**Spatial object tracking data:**
══════════

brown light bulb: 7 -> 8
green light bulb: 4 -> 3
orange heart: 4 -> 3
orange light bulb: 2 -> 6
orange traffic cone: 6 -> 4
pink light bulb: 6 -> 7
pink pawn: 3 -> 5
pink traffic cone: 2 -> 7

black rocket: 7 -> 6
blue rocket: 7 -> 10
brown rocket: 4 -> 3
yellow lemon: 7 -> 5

══════════

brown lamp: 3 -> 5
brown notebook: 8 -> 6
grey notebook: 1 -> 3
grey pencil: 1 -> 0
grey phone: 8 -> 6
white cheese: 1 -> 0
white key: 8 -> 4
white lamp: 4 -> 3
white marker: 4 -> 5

══════════

**What to work on:** Go through the data above and find the lines with the word "white". Copy each of those lines.

**Written solution:**
white cheese: 1 -> 0
white key: 8 -> 4
white lamp: 4 -> 3
white marker: 4 -> 5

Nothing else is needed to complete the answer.